Skip the images; return every entry exactly.
++++++
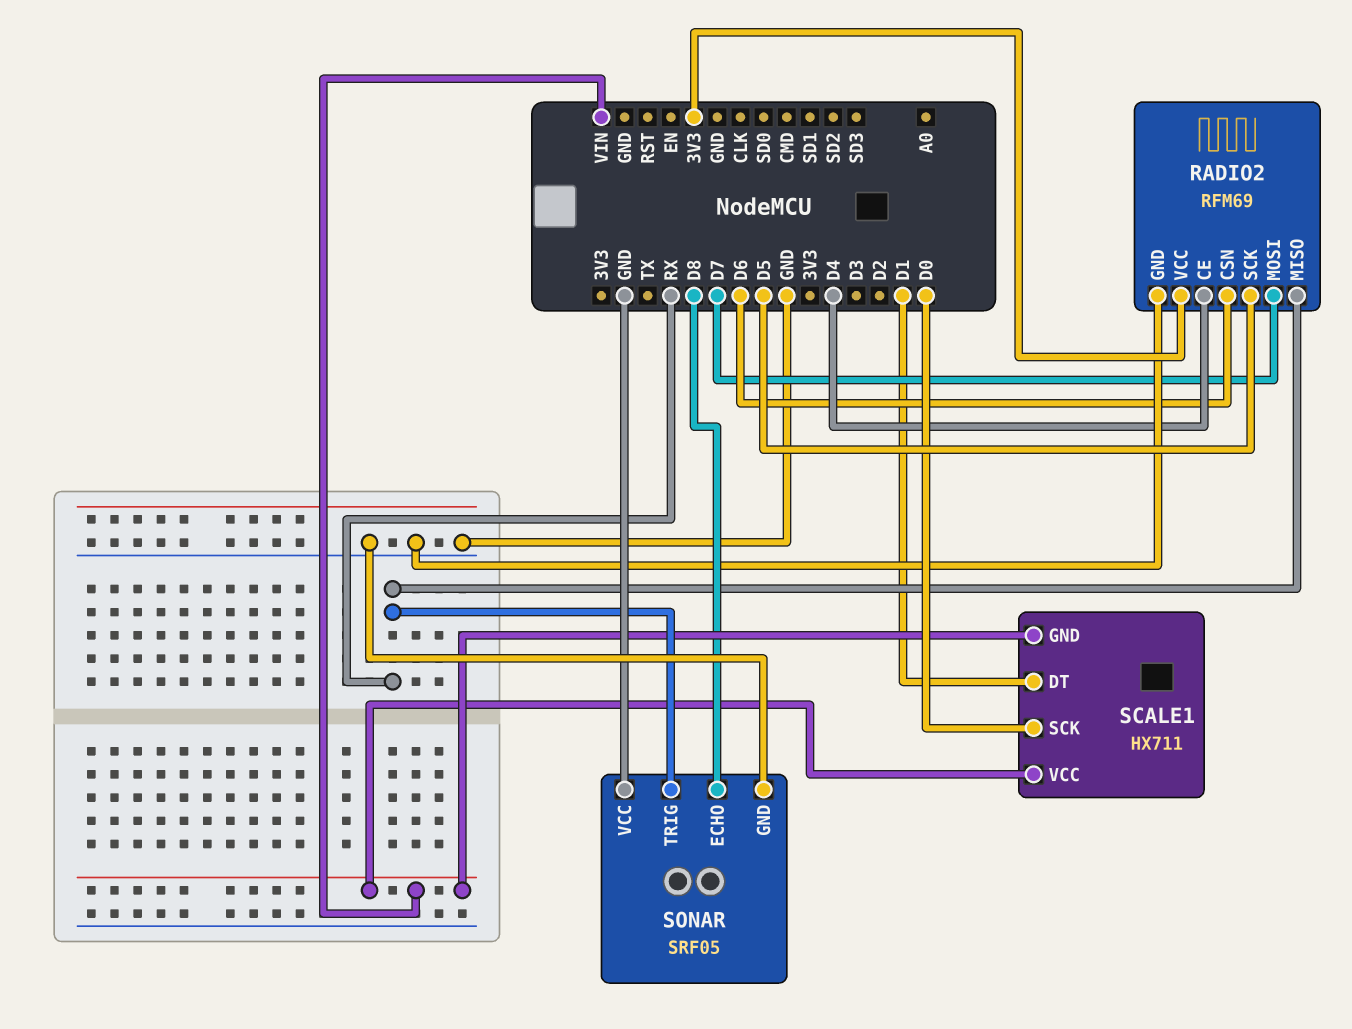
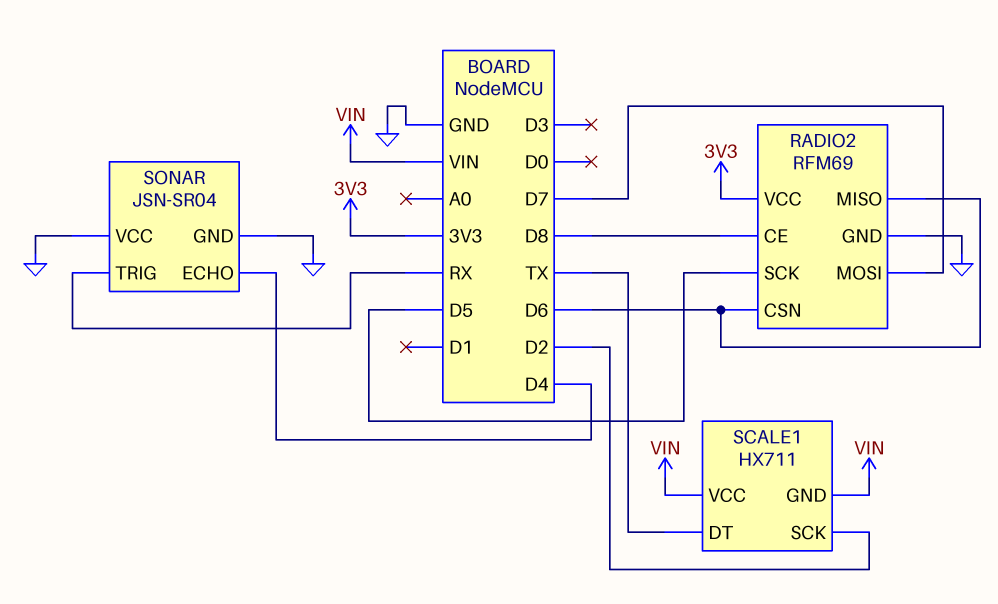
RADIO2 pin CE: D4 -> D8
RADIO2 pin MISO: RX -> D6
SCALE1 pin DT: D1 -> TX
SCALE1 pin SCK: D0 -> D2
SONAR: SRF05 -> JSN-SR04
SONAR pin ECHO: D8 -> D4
++++++
ANSWER AREA:
RADIO2 pin CE: D4 -> D8
RADIO2 pin MISO: RX -> D6
SCALE1 pin DT: D1 -> TX
SCALE1 pin SCK: D0 -> D2
SONAR: SRF05 -> JSN-SR04
SONAR pin ECHO: D8 -> D4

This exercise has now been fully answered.